- _Input for this task_:
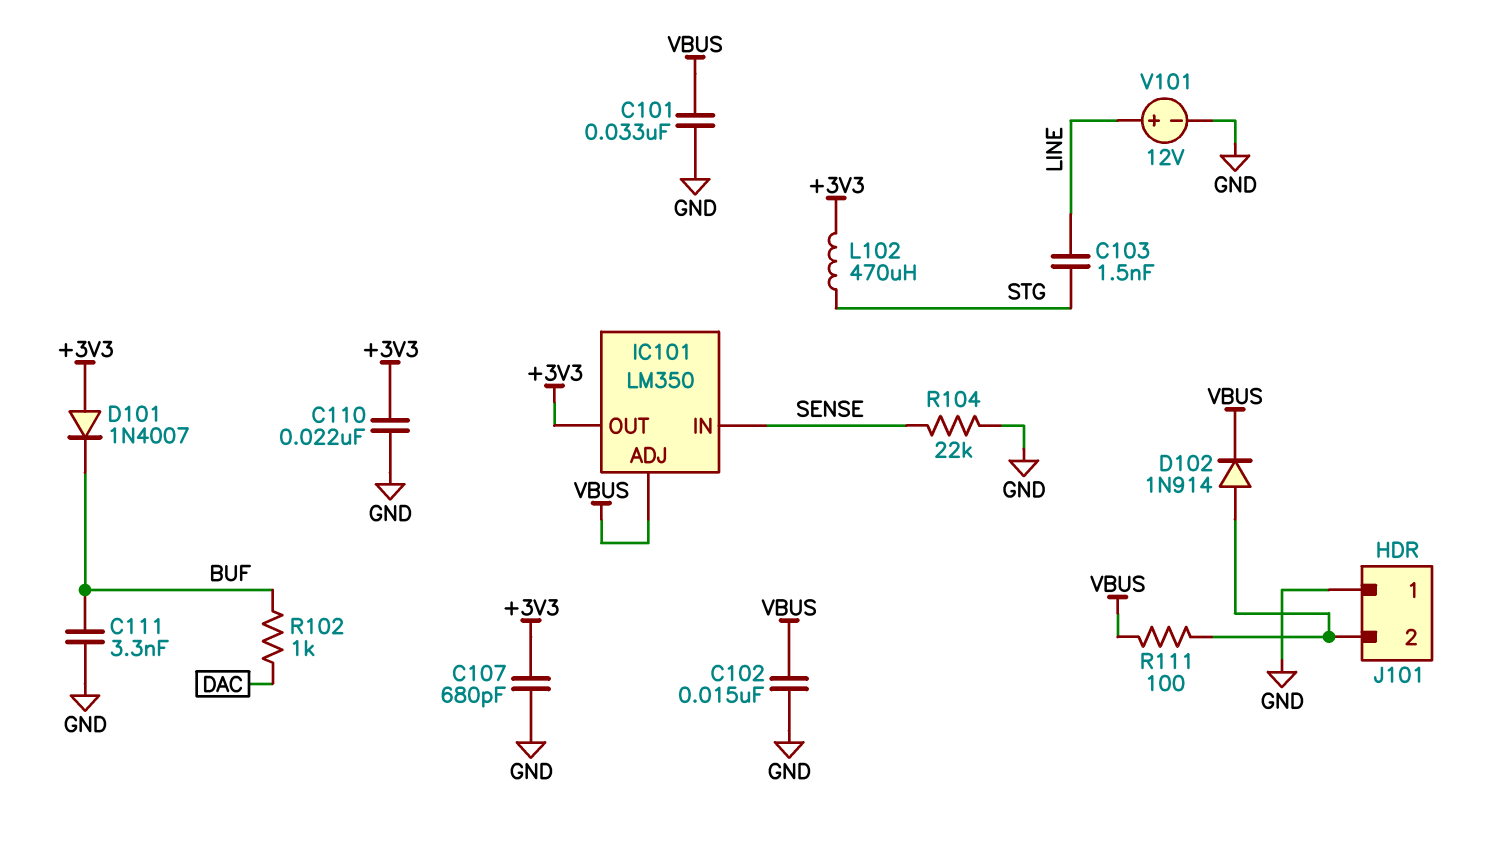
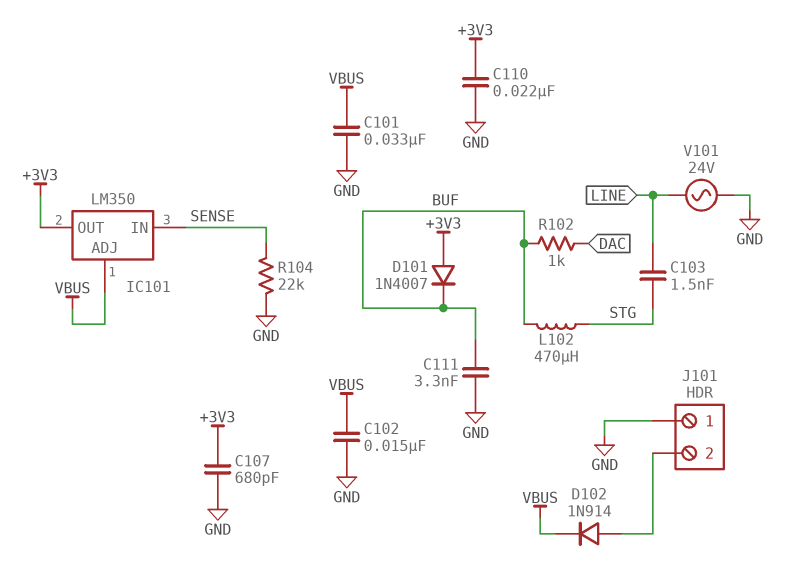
L102: 470uH (+3V3, STG) -> 470uH (BUF, STG)
R111: 100 (J101/2, VBUS) -> none
V101: 12V (plus LINE, minus GND) -> AC 24V (GND, LINE)

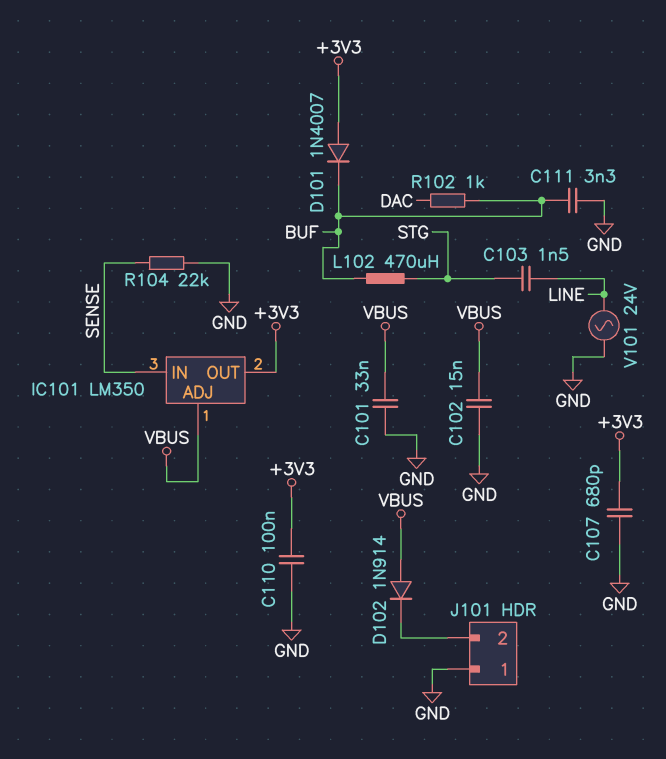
C110: 22nF (+3V3, GND) -> 100nF (+3V3, GND)
D102: diode 1N914 (A J101/2, K VBUS) -> diode 1N914 (A VBUS, K J101/2)

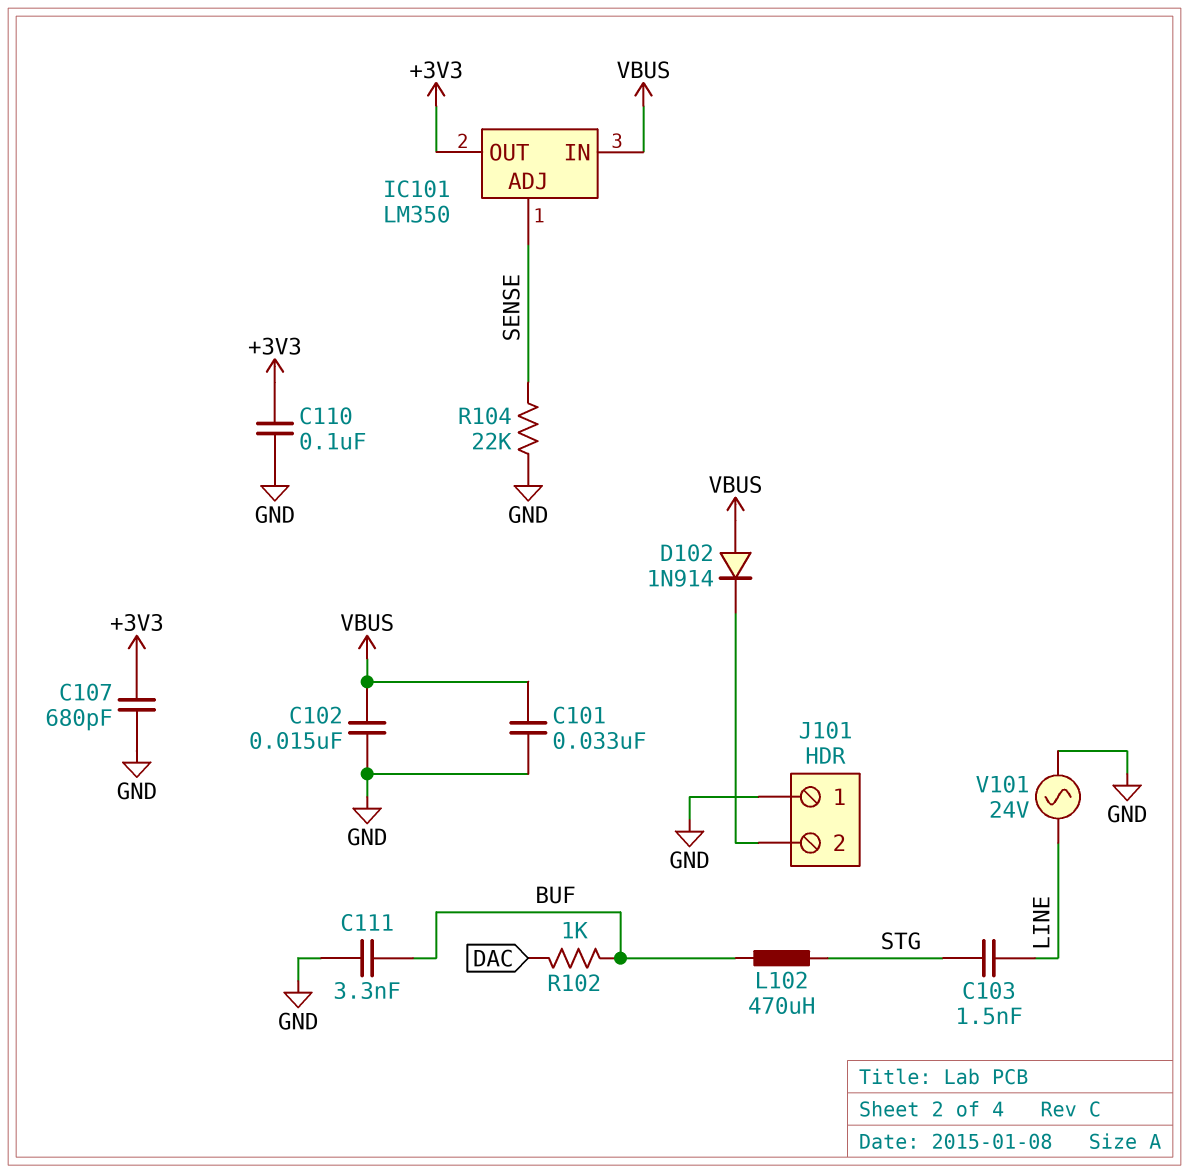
D101: diode 1N4007 (A +3V3, K BUF) -> none
IC101 pin ADJ: VBUS -> SENSE
IC101 pin IN: SENSE -> VBUS

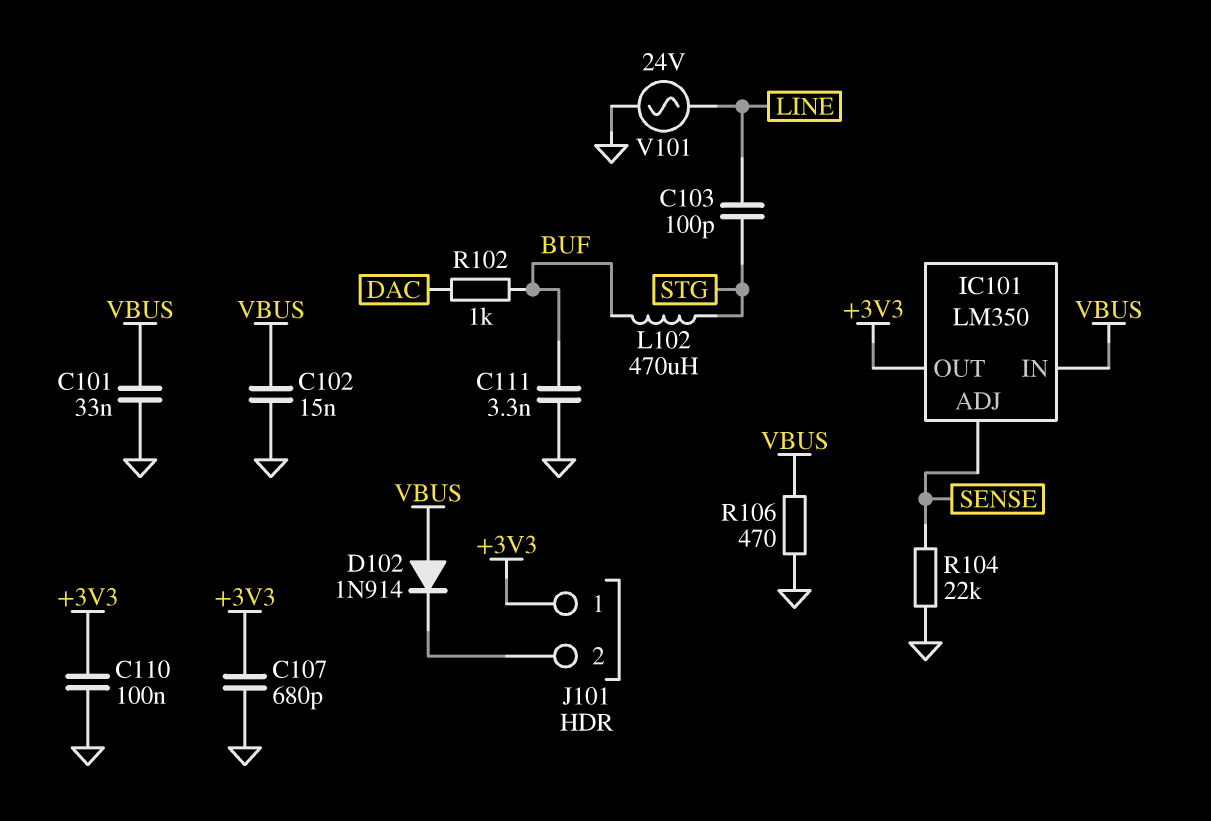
C103: 1.5nF (LINE, STG) -> 100pF (LINE, STG)
J101 pin 1: GND -> +3V3
R106: none -> 470 (GND, VBUS)

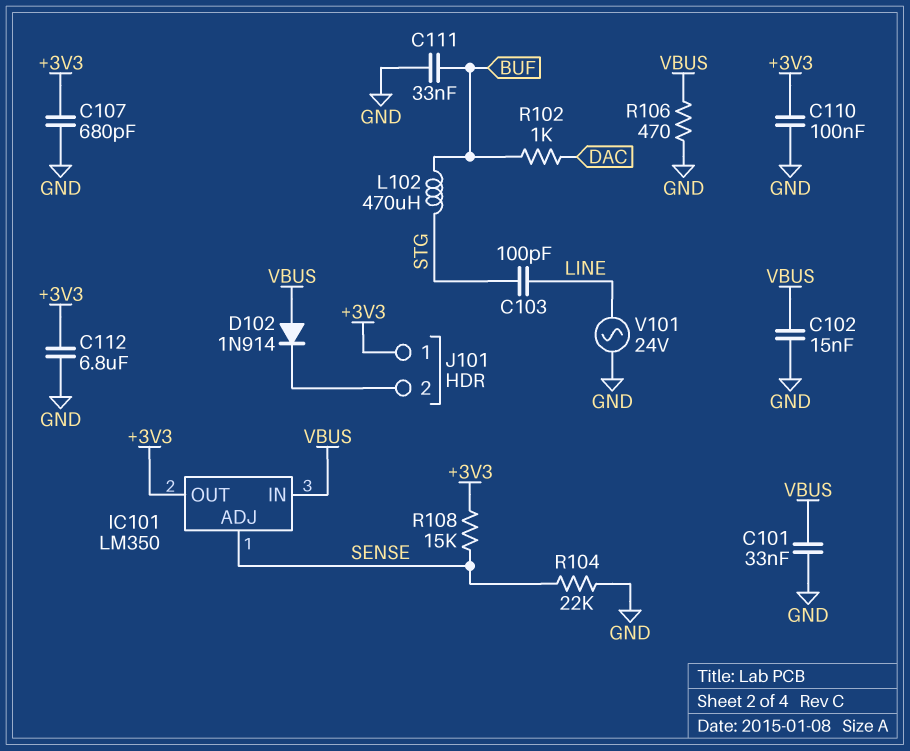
C111: 3.3nF (BUF, GND) -> 33nF (BUF, GND)
C112: none -> 6.8uF (+3V3, GND)
R108: none -> 15k (+3V3, SENSE)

- _Task requirements_:
Images are to be omitted; repeat the remaining data above exactly.

- _Answer area_:
L102: 470uH (+3V3, STG) -> 470uH (BUF, STG)
R111: 100 (J101/2, VBUS) -> none
V101: 12V (plus LINE, minus GND) -> AC 24V (GND, LINE)

C110: 22nF (+3V3, GND) -> 100nF (+3V3, GND)
D102: diode 1N914 (A J101/2, K VBUS) -> diode 1N914 (A VBUS, K J101/2)

D101: diode 1N4007 (A +3V3, K BUF) -> none
IC101 pin ADJ: VBUS -> SENSE
IC101 pin IN: SENSE -> VBUS

C103: 1.5nF (LINE, STG) -> 100pF (LINE, STG)
J101 pin 1: GND -> +3V3
R106: none -> 470 (GND, VBUS)

C111: 3.3nF (BUF, GND) -> 33nF (BUF, GND)
C112: none -> 6.8uF (+3V3, GND)
R108: none -> 15k (+3V3, SENSE)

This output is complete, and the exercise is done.